* **Your objective**:
Return the lines of the items from the one containing "green rectangle: moved" through the one containing "purple diamond: moved 14 px left, 11 px down", both ends included, copied word for word. Leave the pictures out of your answer.

╭──

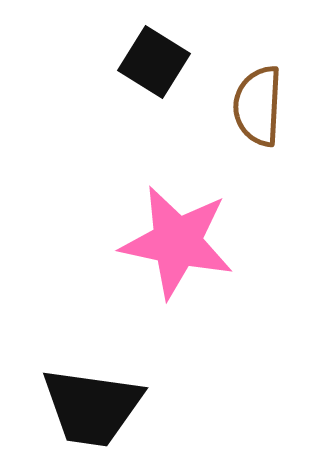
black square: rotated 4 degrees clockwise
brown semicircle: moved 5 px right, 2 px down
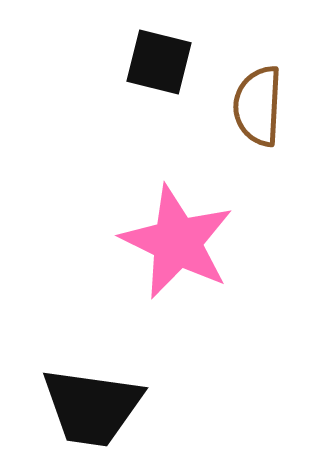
black square: moved 5 px right; rotated 18 degrees counterclockwise
pink star: rotated 14 degrees clockwise
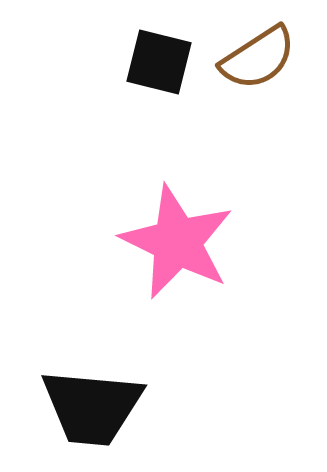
brown semicircle: moved 48 px up; rotated 126 degrees counterclockwise
black trapezoid: rotated 3 degrees counterclockwise
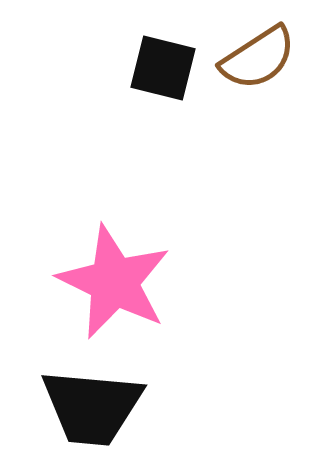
black square: moved 4 px right, 6 px down
pink star: moved 63 px left, 40 px down
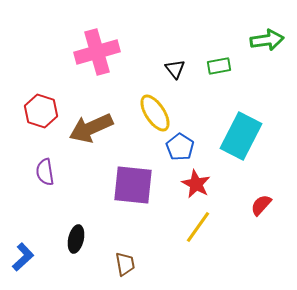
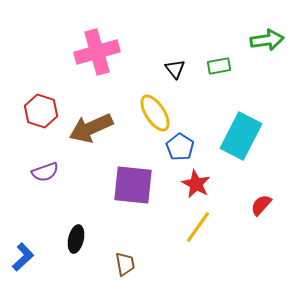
purple semicircle: rotated 100 degrees counterclockwise
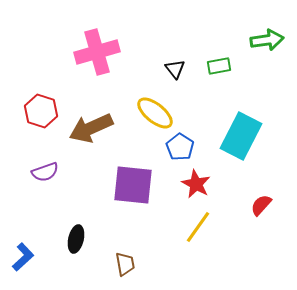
yellow ellipse: rotated 18 degrees counterclockwise
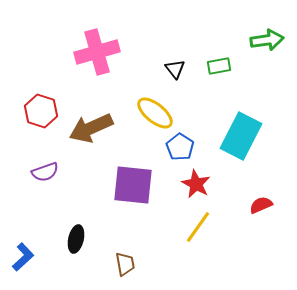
red semicircle: rotated 25 degrees clockwise
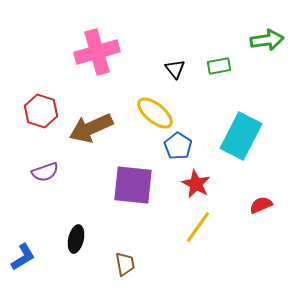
blue pentagon: moved 2 px left, 1 px up
blue L-shape: rotated 12 degrees clockwise
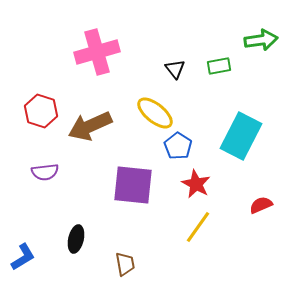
green arrow: moved 6 px left
brown arrow: moved 1 px left, 2 px up
purple semicircle: rotated 12 degrees clockwise
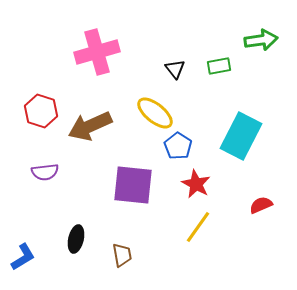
brown trapezoid: moved 3 px left, 9 px up
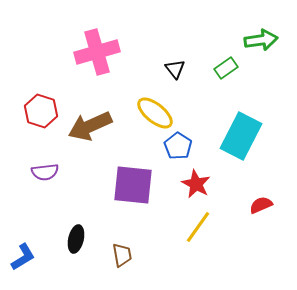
green rectangle: moved 7 px right, 2 px down; rotated 25 degrees counterclockwise
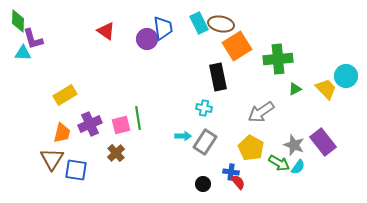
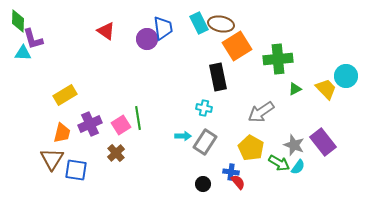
pink square: rotated 18 degrees counterclockwise
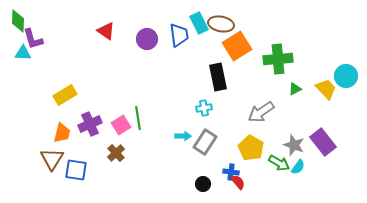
blue trapezoid: moved 16 px right, 7 px down
cyan cross: rotated 21 degrees counterclockwise
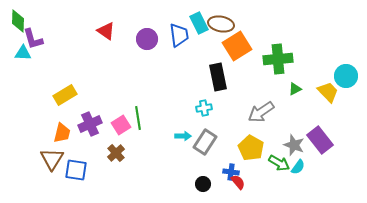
yellow trapezoid: moved 2 px right, 3 px down
purple rectangle: moved 3 px left, 2 px up
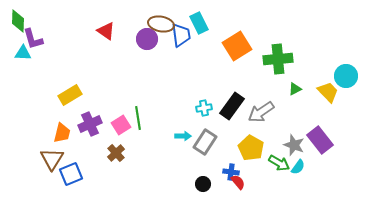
brown ellipse: moved 60 px left
blue trapezoid: moved 2 px right
black rectangle: moved 14 px right, 29 px down; rotated 48 degrees clockwise
yellow rectangle: moved 5 px right
blue square: moved 5 px left, 4 px down; rotated 30 degrees counterclockwise
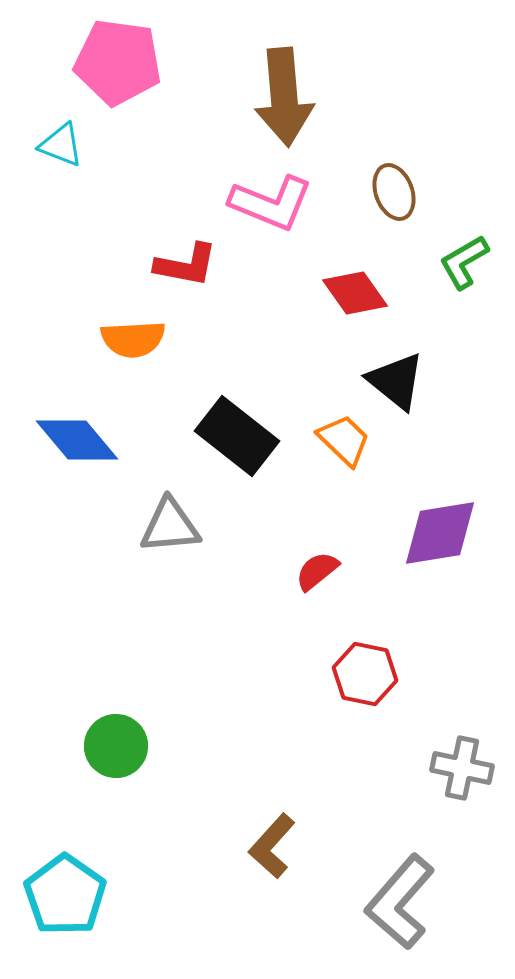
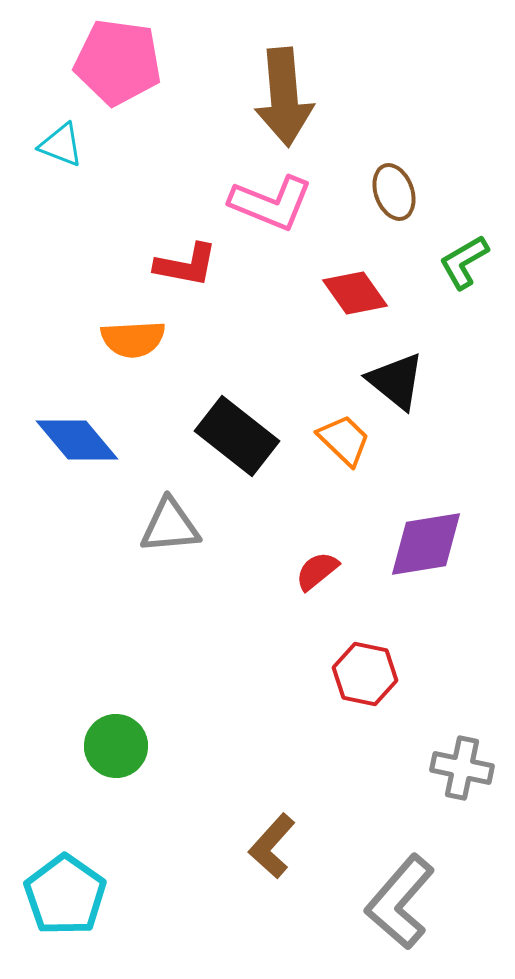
purple diamond: moved 14 px left, 11 px down
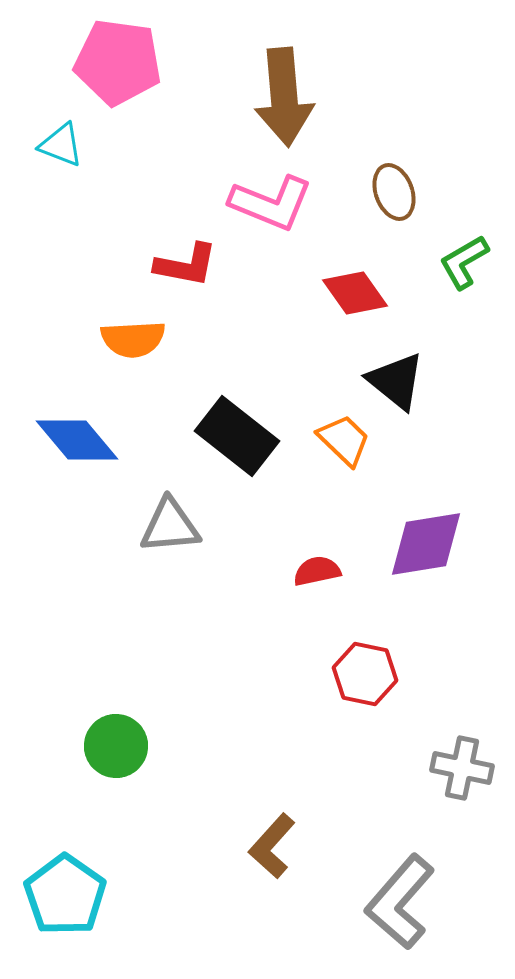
red semicircle: rotated 27 degrees clockwise
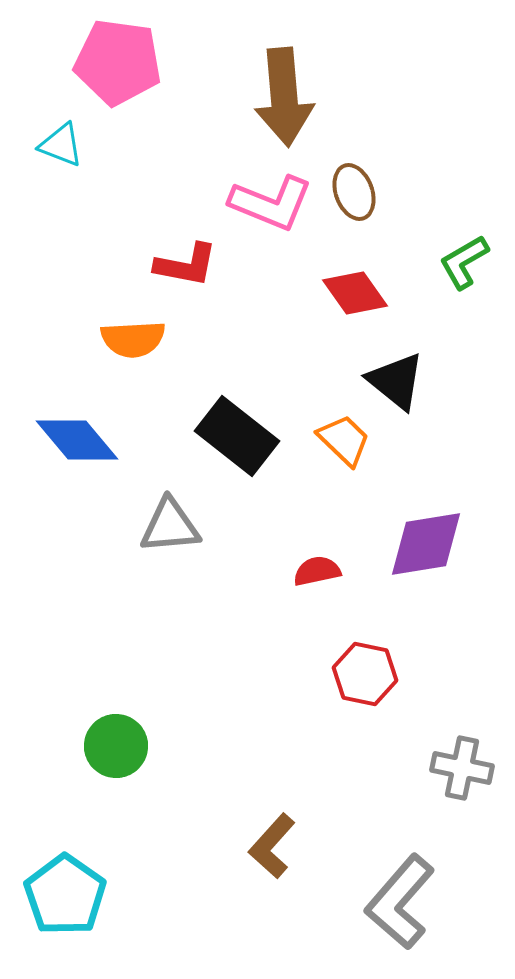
brown ellipse: moved 40 px left
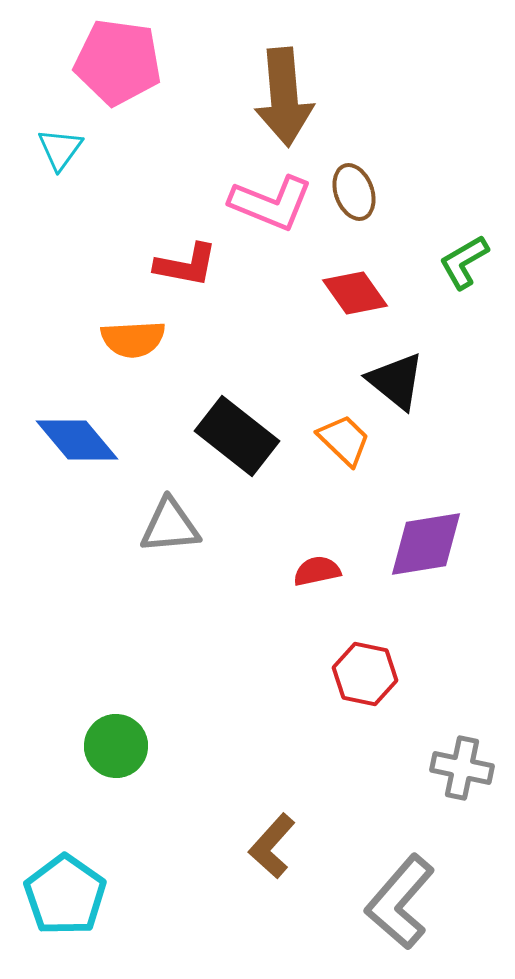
cyan triangle: moved 1 px left, 4 px down; rotated 45 degrees clockwise
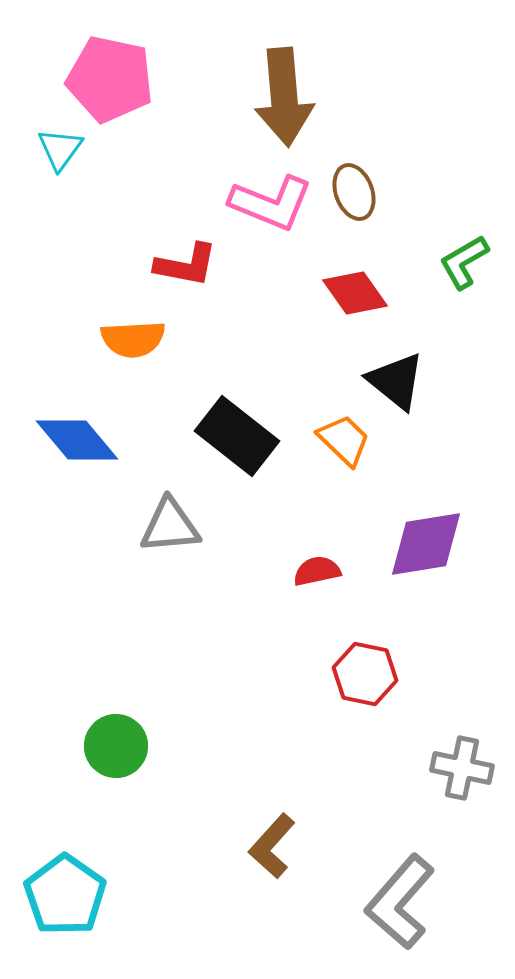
pink pentagon: moved 8 px left, 17 px down; rotated 4 degrees clockwise
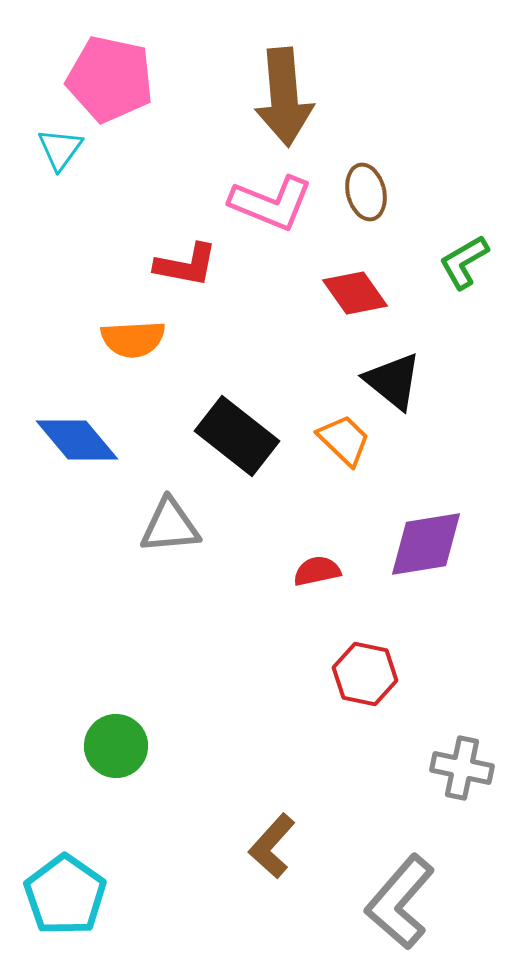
brown ellipse: moved 12 px right; rotated 6 degrees clockwise
black triangle: moved 3 px left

╰──

* **Task answer**:
green rectangle: moved 7 px right, 2 px down; rotated 25 degrees counterclockwise
pink square: rotated 18 degrees counterclockwise
blue trapezoid: moved 16 px right, 7 px down
cyan cross: rotated 21 degrees counterclockwise
yellow trapezoid: moved 2 px right, 3 px down
purple rectangle: moved 3 px left, 2 px up
brown ellipse: moved 60 px left
blue trapezoid: moved 2 px right
black rectangle: moved 14 px right, 29 px down; rotated 48 degrees clockwise
yellow rectangle: moved 5 px right
blue square: moved 5 px left, 4 px down; rotated 30 degrees counterclockwise
purple diamond: moved 14 px left, 11 px down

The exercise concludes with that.